* [LISTED ENTRIES]
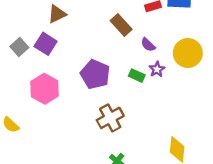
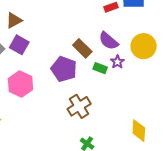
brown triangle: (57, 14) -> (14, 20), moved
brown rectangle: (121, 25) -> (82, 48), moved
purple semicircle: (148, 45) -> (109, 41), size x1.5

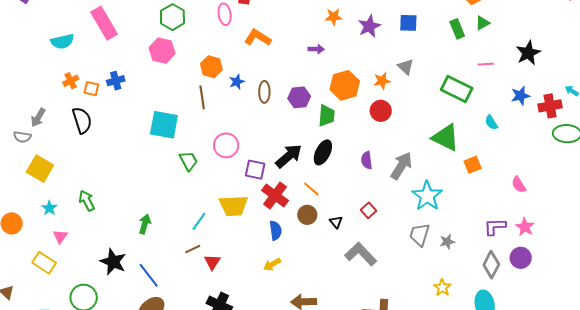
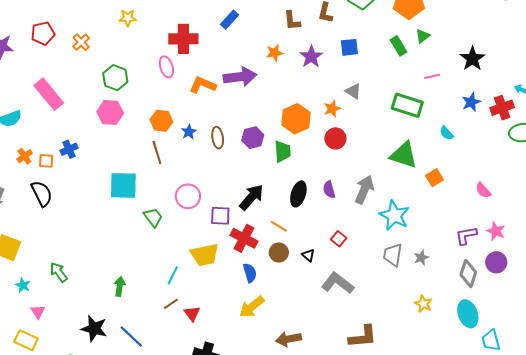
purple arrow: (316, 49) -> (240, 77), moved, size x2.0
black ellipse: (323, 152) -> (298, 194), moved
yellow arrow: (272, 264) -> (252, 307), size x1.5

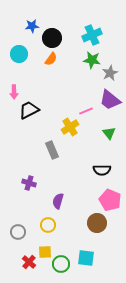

* * *

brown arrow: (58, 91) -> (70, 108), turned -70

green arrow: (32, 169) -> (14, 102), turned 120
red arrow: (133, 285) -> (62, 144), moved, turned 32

* [EXERCISE DESCRIPTION]
Look in the material above for the line with "black ellipse: (323, 152)" and the line with "yellow arrow: (272, 264)", and transcribe exactly those lines and all lines between them, nothing more.

* [FINISHED TASK]
black ellipse: (323, 152) -> (298, 194), moved
yellow arrow: (272, 264) -> (252, 307), size x1.5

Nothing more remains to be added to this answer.